About this task: Look through the entries for the string "turned", and copy each line that holds it.

Supplied information:
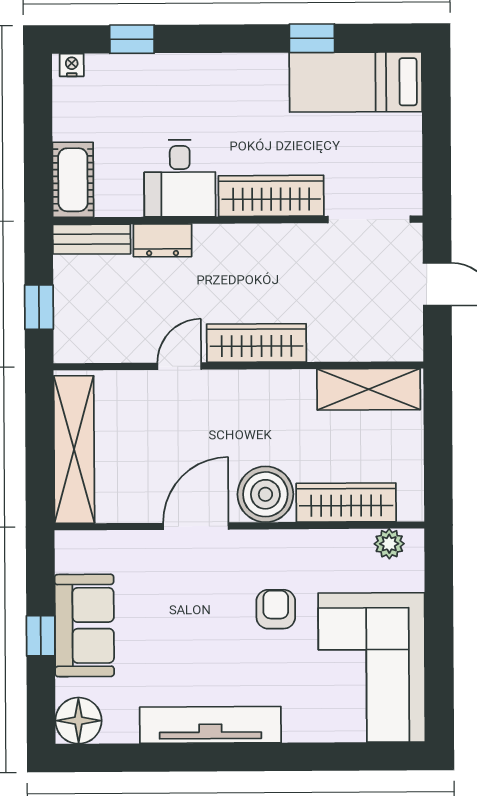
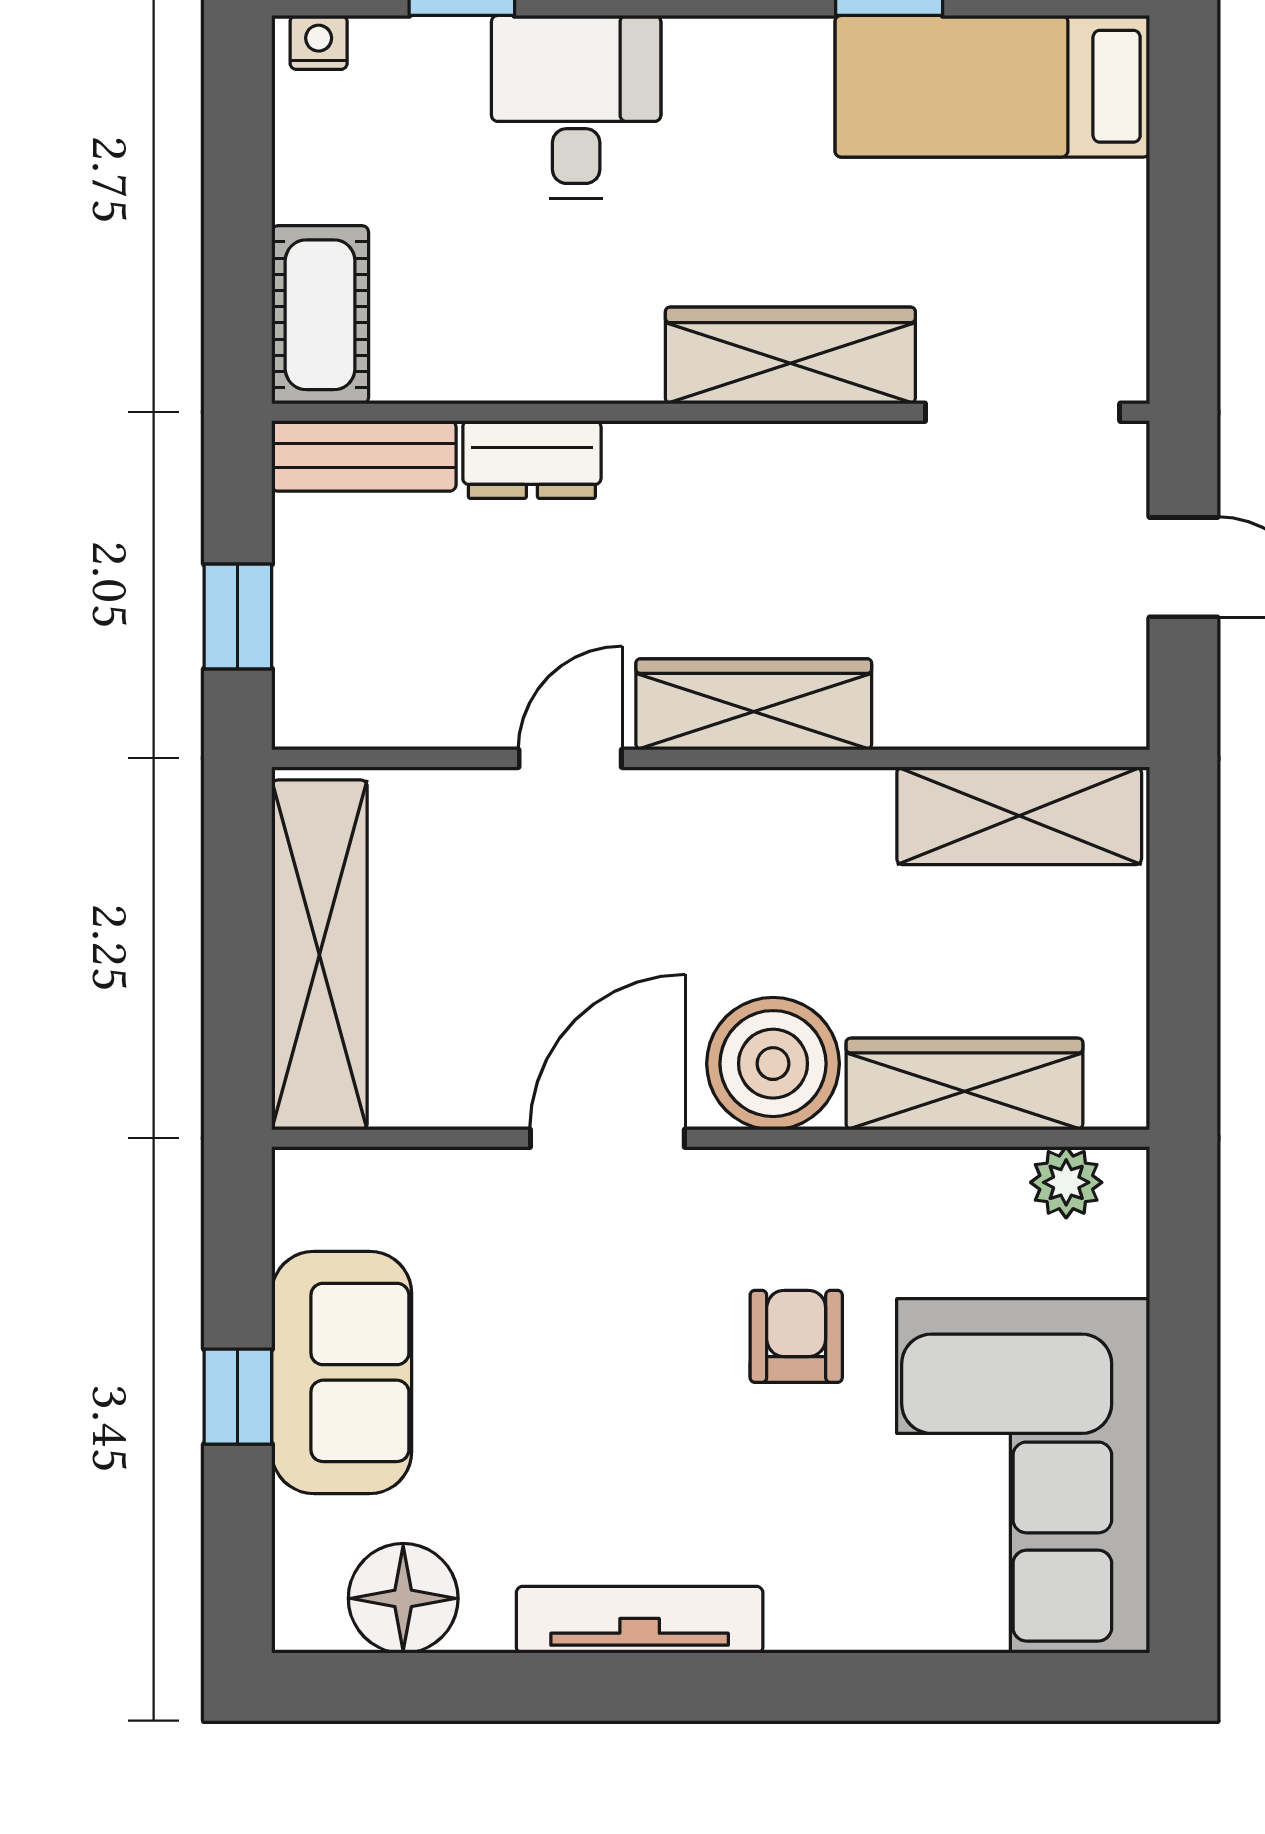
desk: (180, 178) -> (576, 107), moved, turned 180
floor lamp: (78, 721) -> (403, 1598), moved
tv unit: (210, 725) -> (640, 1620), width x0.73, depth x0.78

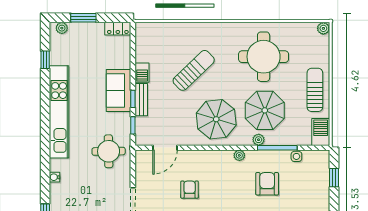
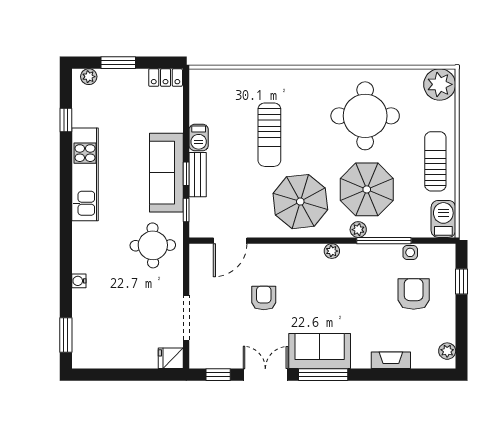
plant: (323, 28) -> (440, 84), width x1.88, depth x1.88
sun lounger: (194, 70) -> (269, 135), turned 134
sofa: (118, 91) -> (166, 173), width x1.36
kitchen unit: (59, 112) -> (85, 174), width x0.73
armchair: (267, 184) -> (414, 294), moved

Solution to this problem:
desk: (180, 178) -> (576, 107), moved, turned 180
sun lounger: (194, 70) -> (269, 135), turned 134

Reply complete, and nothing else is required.